(Stored entries)
== == ==

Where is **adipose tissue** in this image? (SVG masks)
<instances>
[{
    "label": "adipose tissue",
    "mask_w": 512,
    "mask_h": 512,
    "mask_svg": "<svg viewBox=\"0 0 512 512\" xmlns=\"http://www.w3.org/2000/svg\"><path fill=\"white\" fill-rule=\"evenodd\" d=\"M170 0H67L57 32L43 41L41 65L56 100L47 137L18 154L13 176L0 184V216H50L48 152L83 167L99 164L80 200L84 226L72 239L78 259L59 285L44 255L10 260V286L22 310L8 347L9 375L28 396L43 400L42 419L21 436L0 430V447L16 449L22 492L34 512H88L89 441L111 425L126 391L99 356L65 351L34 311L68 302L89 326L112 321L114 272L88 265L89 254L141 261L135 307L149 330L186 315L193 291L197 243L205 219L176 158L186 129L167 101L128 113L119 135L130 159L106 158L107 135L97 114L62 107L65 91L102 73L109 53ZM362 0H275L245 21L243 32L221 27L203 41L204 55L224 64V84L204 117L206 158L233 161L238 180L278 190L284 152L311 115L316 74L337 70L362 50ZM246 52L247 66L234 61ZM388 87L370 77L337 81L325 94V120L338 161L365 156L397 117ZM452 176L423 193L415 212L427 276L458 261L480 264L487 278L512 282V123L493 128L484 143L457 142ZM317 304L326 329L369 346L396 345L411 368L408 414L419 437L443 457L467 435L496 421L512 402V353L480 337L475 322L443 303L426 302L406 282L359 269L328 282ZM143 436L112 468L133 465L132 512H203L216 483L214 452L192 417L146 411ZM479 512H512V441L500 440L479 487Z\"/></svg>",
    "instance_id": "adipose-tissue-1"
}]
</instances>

== == ==

* **Objective**:
Return the material in full, exactly as shown.

* **The response**:
Where is **adipose tissue** in this image? (SVG masks)
<instances>
[{
    "label": "adipose tissue",
    "mask_w": 512,
    "mask_h": 512,
    "mask_svg": "<svg viewBox=\"0 0 512 512\" xmlns=\"http://www.w3.org/2000/svg\"><path fill=\"white\" fill-rule=\"evenodd\" d=\"M170 0H67L57 32L43 41L41 65L56 100L47 137L18 154L13 176L0 184V216H50L48 152L83 167L99 164L80 200L84 226L72 239L78 259L59 285L44 255L10 260V286L22 310L8 347L9 375L28 396L43 400L42 419L21 436L0 430V447L16 449L22 492L34 512H88L89 441L111 425L126 391L99 356L65 351L34 311L68 302L89 326L112 321L114 272L88 265L89 254L141 261L135 307L149 330L186 315L193 291L197 243L205 219L176 158L186 129L167 101L128 113L119 135L130 159L106 158L107 135L97 114L62 107L65 91L102 73L109 53ZM362 0H275L245 21L243 32L221 27L203 41L204 55L224 64V84L204 117L206 158L233 161L238 180L278 190L284 152L311 115L316 74L337 70L362 50ZM246 52L247 66L234 61ZM388 87L370 77L337 81L325 94V120L338 161L365 156L397 117ZM452 176L423 193L415 212L427 276L458 261L480 264L487 278L512 282V123L493 128L484 143L457 142ZM317 304L326 329L369 346L396 345L411 368L408 414L419 437L443 457L467 435L496 421L512 402V353L480 337L475 322L443 303L426 302L406 282L359 269L328 282ZM143 436L112 468L133 465L132 512H203L216 483L214 452L192 417L146 411ZM479 512H512V441L500 440L479 487Z\"/></svg>",
    "instance_id": "adipose-tissue-1"
}]
</instances>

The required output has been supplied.